• **WHAT THIS TASK INVOLVES**: Your answer should be the line containing "R3: 750 (+12V, TRIG) -> 750 (+12V, VC)" and each line after it through the end of the data below, repeated exactly.

• **THE INPUT**:
************

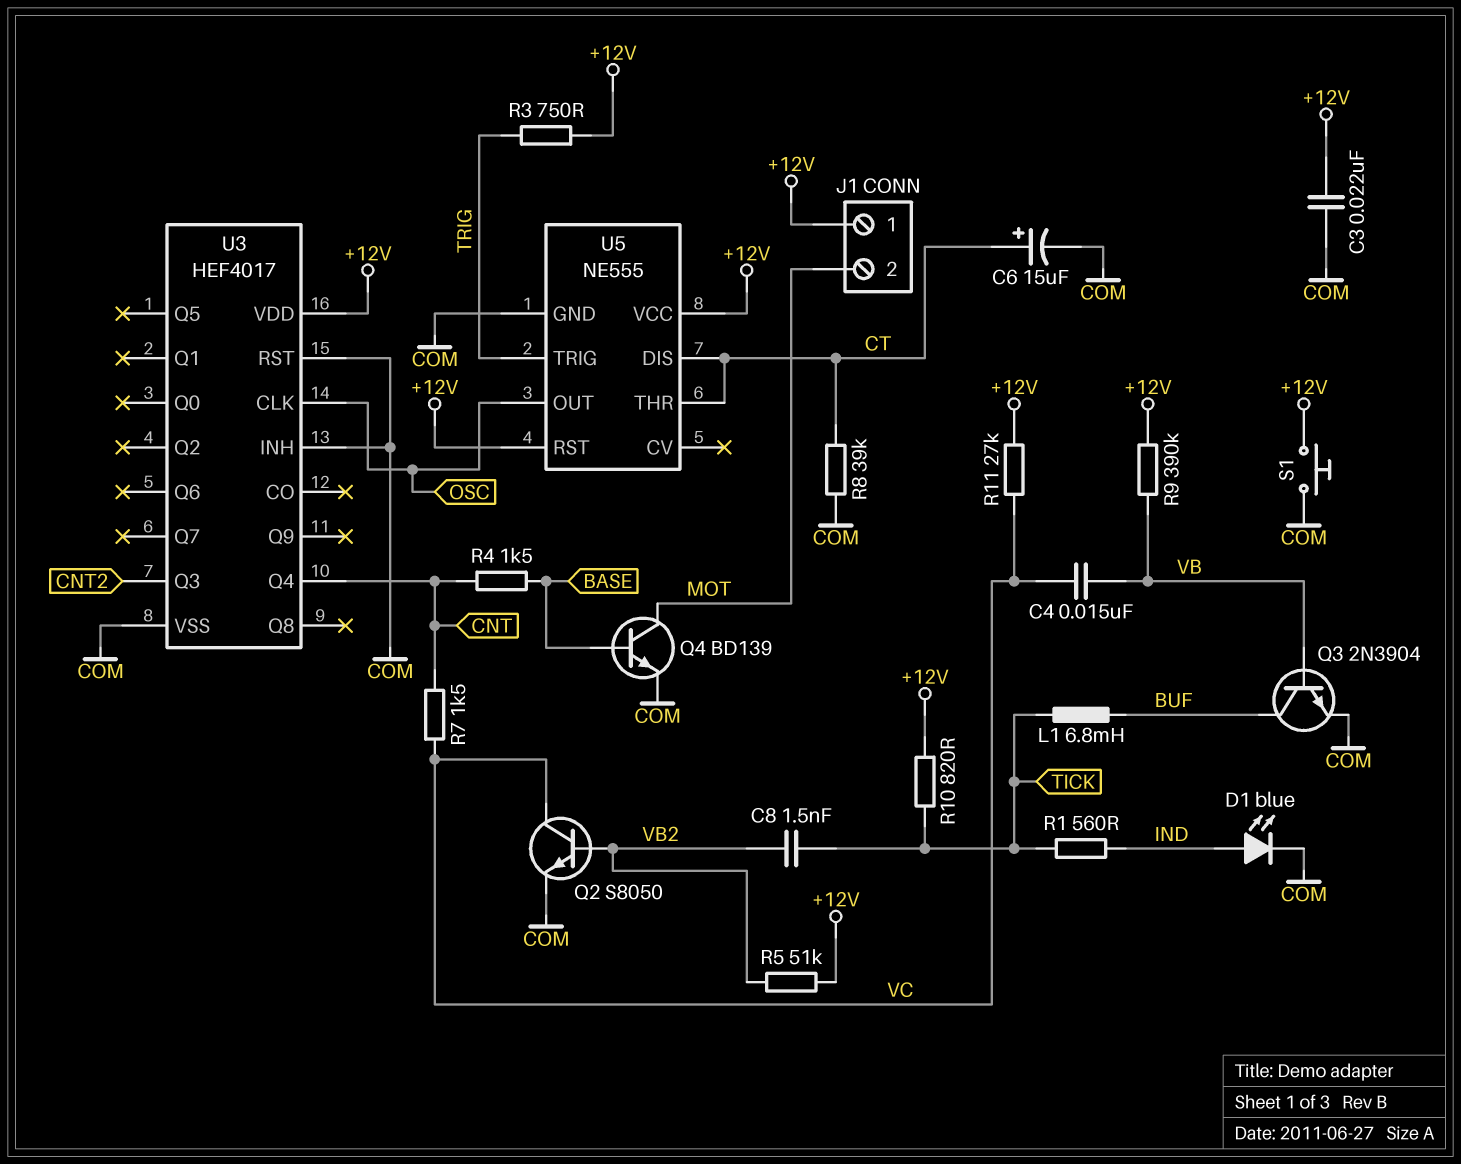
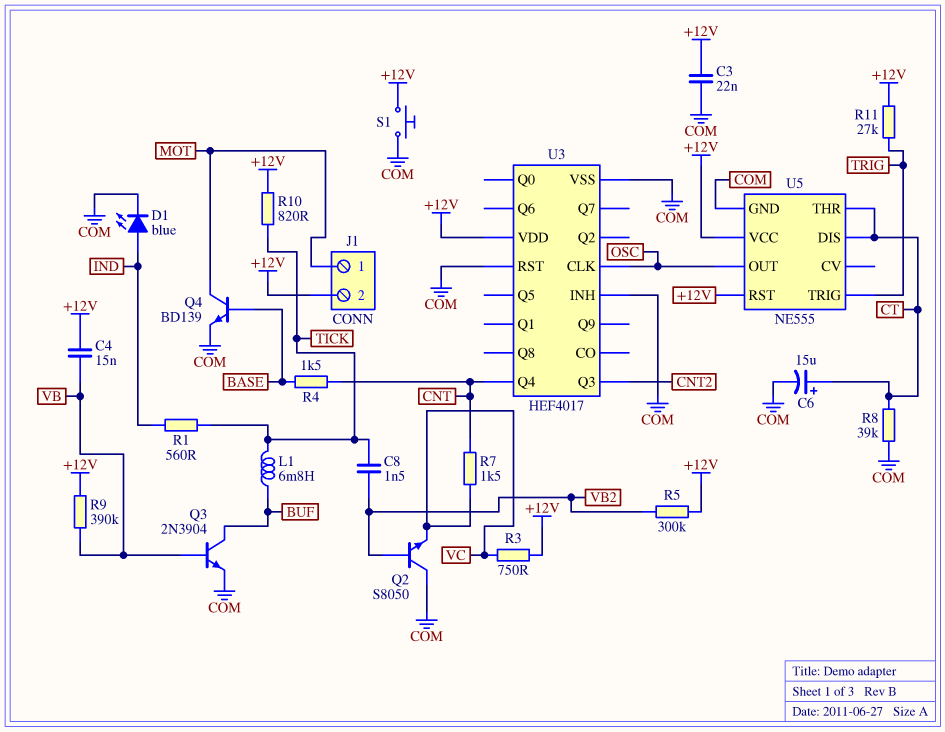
C4: 15nF (VB, VC) -> 15nF (+12V, VB)
J1 pin 1: +12V -> MOT
J1 pin 2: MOT -> +12V
Q2: NPN S8050 (B VB2, C VC, E COM) -> NPN S8050 (B VB2, C COM, E VC)
R3: 750 (+12V, TRIG) -> 750 (+12V, VC)
R5: 51k (+12V, VB2) -> 300k (+12V, VB2)
R11: 27k (+12V, VC) -> 27k (+12V, TRIG)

************

• **WORKED SOLUTION**:
R3: 750 (+12V, TRIG) -> 750 (+12V, VC)
R5: 51k (+12V, VB2) -> 300k (+12V, VB2)
R11: 27k (+12V, VC) -> 27k (+12V, TRIG)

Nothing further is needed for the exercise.